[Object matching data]
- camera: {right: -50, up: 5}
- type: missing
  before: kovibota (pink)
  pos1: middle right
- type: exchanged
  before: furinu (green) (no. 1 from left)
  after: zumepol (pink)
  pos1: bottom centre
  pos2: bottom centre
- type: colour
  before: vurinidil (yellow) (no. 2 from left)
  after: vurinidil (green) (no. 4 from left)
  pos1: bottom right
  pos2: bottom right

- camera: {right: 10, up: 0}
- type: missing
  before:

◆ **Your objective**
Print all the data exactly as shown above.

◆ **Written response**
- camera: {right: -50, up: 5}
- type: missing
  before: kovibota (pink)
  pos1: middle right
- type: exchanged
  before: furinu (green) (no. 1 from left)
  after: zumepol (pink)
  pos1: bottom centre
  pos2: bottom centre
- type: colour
  before: vurinidil (yellow) (no. 2 from left)
  after: vurinidil (green) (no. 4 from left)
  pos1: bottom right
  pos2: bottom right

- camera: {right: 10, up: 0}
- type: missing
  before:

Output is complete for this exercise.